Exercise =>
Make an exact copy of every entry below, with the pictures left out.

Data for review =>

__________

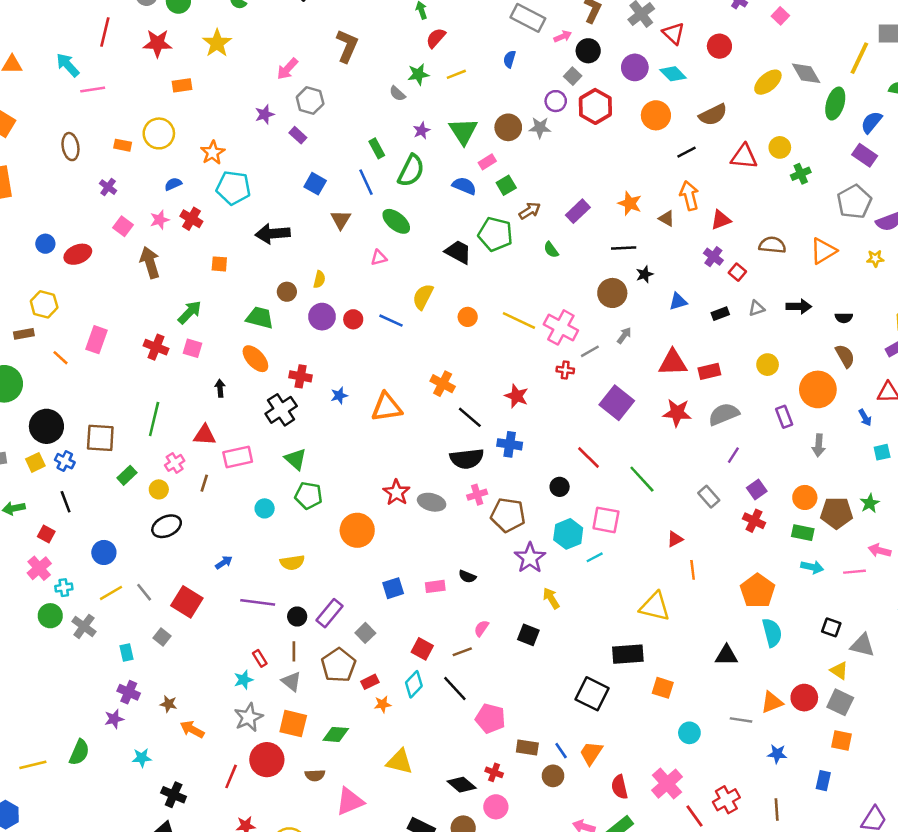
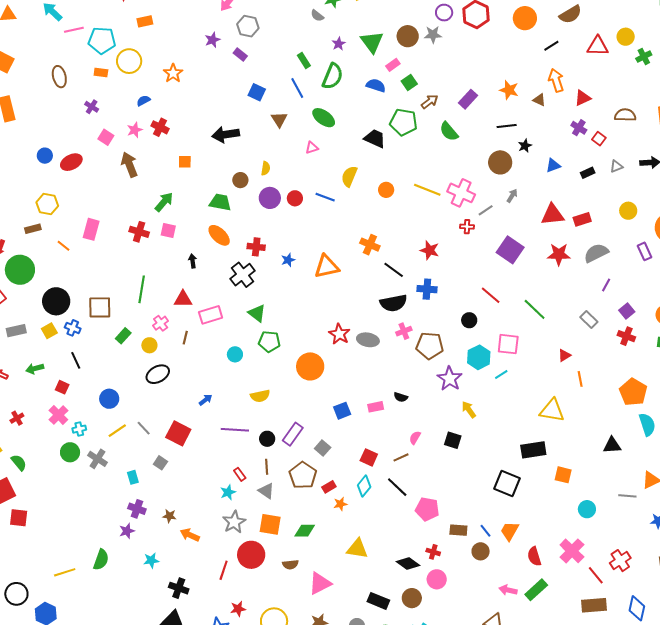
cyan pentagon: (233, 188) -> (102, 40), moved
green semicircle: (551, 250) -> (449, 131), size x1.5

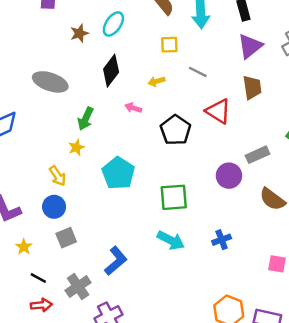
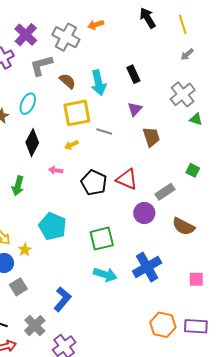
yellow square: (169, 45) -> (77, 113), size x1.8
purple triangle: (250, 46) -> (135, 109), moved, size x0.7
red triangle: (218, 111) -> (127, 179), moved
yellow star: (76, 147) -> (25, 250), moved
blue cross: (222, 240) -> (147, 267), size x1.8

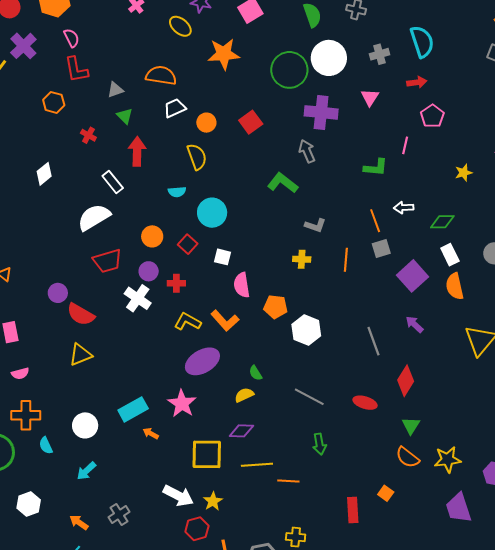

__________

Your solution =>
cyan pentagon: (233, 188) -> (102, 40), moved
green semicircle: (551, 250) -> (449, 131), size x1.5

yellow square: (169, 45) -> (77, 113), size x1.8
purple triangle: (250, 46) -> (135, 109), moved, size x0.7
red triangle: (218, 111) -> (127, 179), moved
yellow star: (76, 147) -> (25, 250), moved
blue cross: (222, 240) -> (147, 267), size x1.8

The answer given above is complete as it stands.